Object transformation records:

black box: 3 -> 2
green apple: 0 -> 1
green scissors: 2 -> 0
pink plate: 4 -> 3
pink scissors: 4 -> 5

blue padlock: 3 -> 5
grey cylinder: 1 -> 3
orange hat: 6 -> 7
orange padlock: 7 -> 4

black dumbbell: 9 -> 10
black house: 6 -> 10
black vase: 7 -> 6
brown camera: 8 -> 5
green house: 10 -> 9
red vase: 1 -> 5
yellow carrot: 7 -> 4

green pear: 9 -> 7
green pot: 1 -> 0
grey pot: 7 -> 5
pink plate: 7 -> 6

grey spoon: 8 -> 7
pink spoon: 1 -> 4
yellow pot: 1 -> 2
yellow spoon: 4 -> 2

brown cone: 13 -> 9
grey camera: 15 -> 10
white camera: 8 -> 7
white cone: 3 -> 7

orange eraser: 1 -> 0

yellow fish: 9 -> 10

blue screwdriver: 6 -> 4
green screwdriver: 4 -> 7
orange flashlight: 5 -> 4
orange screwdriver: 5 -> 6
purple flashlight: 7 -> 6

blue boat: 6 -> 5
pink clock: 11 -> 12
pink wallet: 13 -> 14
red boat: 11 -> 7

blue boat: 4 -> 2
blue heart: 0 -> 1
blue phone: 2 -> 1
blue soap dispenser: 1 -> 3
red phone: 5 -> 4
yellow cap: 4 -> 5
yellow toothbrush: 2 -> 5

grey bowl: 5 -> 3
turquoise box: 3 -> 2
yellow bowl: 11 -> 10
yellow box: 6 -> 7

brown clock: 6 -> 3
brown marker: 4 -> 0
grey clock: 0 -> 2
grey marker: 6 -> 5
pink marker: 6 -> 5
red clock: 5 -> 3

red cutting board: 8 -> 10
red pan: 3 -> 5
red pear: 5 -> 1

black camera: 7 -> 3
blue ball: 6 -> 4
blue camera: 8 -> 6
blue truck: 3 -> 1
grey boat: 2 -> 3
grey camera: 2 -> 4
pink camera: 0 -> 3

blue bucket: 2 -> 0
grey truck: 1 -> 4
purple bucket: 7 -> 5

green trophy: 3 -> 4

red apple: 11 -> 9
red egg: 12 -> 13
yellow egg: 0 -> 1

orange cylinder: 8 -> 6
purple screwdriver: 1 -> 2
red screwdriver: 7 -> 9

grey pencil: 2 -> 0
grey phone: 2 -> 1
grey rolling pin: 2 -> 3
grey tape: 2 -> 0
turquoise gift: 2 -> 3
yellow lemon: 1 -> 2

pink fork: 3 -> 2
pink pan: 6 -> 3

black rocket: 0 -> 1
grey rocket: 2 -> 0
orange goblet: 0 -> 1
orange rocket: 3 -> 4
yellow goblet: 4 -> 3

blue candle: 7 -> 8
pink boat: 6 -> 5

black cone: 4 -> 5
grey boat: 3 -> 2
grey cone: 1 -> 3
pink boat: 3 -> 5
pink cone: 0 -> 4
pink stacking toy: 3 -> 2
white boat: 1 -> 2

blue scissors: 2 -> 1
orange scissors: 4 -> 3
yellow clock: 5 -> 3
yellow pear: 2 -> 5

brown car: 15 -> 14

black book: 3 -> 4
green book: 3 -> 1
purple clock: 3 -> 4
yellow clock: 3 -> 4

About this exercise ▸ Show every line from the entries above in which "spoon" appears.

Exercise output ▸
grey spoon: 8 -> 7
pink spoon: 1 -> 4
yellow spoon: 4 -> 2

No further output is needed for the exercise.